## EXERCISE REQUIREMENTS
For the entries below, the result should be an exact transcription of the lines from the one with "U1 pin V+: VDD -> GND" up to and including the one with "C5: 2.2nF (GND, MID) -> 4.7nF (GND, MID)", and only those.

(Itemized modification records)

::::::

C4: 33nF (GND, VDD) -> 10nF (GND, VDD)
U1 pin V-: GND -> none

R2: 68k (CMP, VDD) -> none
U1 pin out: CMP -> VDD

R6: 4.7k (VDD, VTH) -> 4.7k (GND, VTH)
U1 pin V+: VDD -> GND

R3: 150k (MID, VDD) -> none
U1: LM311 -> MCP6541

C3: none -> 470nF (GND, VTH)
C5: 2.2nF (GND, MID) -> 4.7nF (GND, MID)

::::::

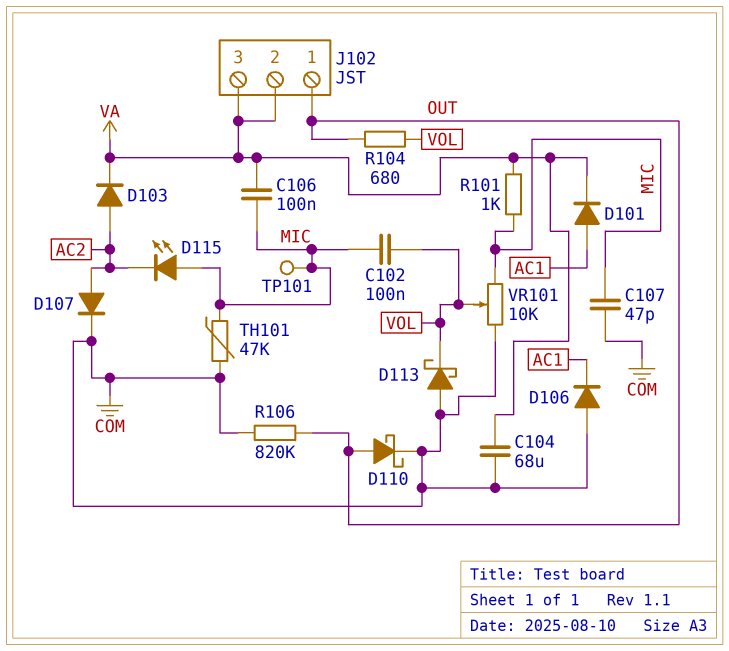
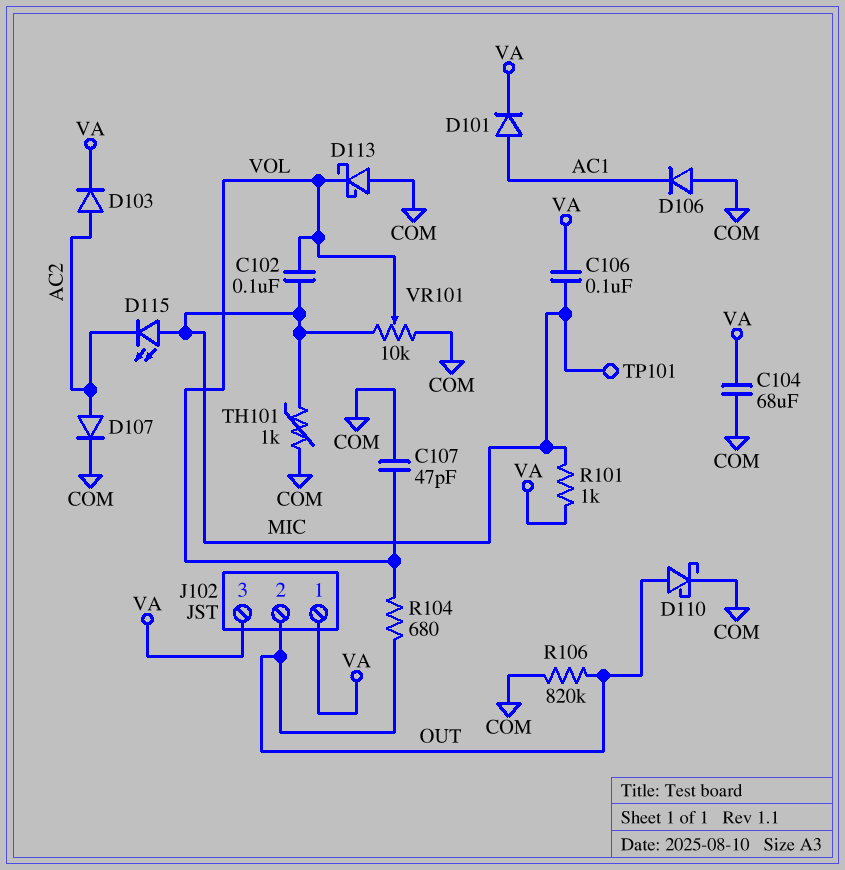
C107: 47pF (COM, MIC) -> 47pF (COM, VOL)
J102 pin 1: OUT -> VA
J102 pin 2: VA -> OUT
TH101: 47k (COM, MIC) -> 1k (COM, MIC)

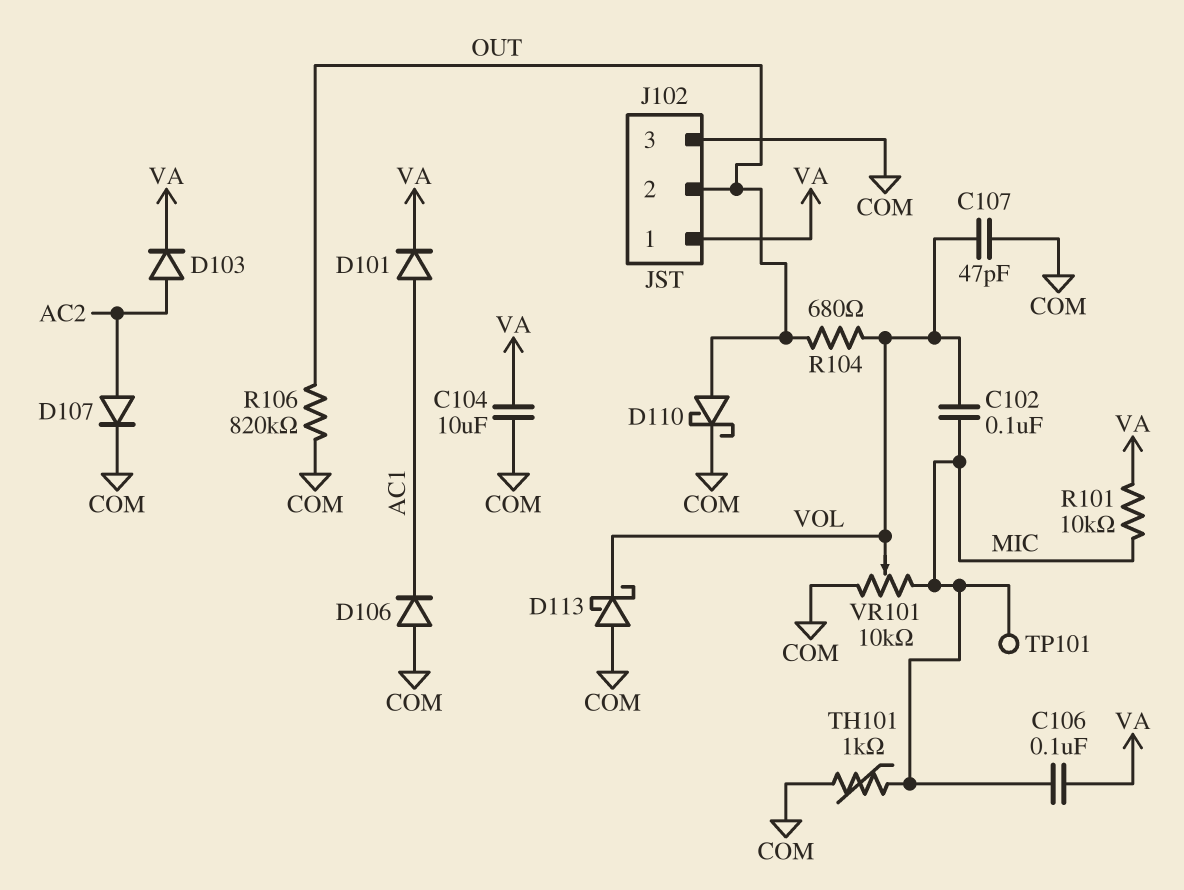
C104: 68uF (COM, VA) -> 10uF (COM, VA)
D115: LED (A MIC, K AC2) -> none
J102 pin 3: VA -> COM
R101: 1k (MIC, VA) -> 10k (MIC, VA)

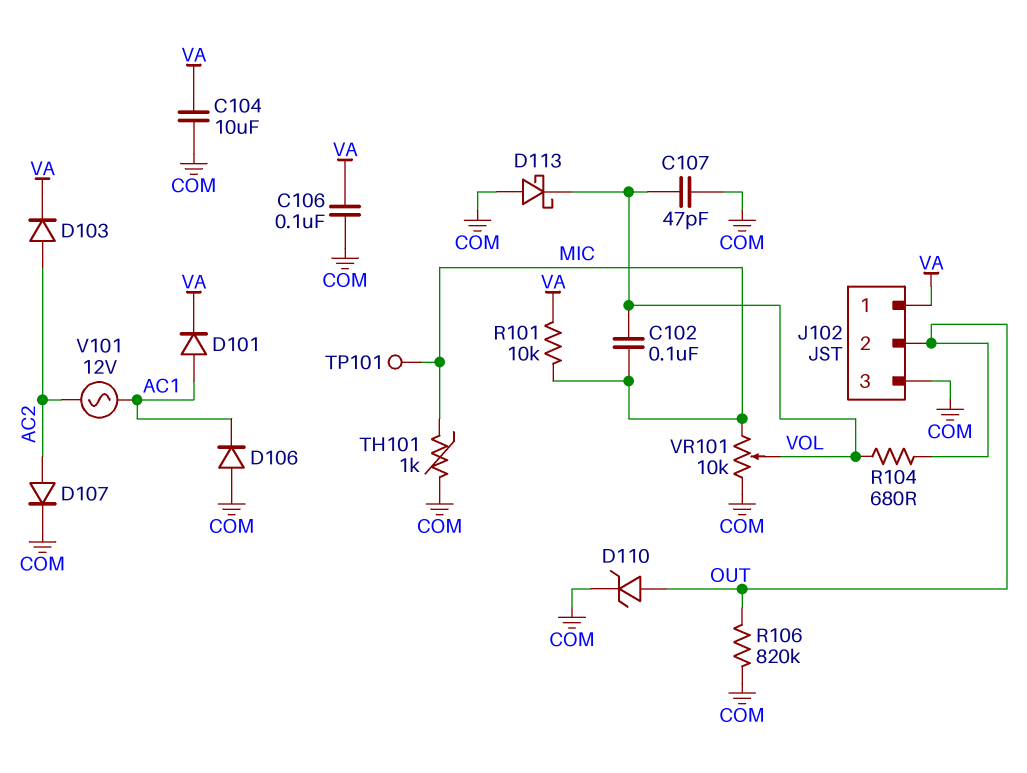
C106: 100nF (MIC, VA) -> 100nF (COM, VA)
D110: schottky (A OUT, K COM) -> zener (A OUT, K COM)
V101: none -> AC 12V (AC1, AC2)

::::::

## SOLVED EXERCISE
U1 pin V+: VDD -> GND

R3: 150k (MID, VDD) -> none
U1: LM311 -> MCP6541

C3: none -> 470nF (GND, VTH)
C5: 2.2nF (GND, MID) -> 4.7nF (GND, MID)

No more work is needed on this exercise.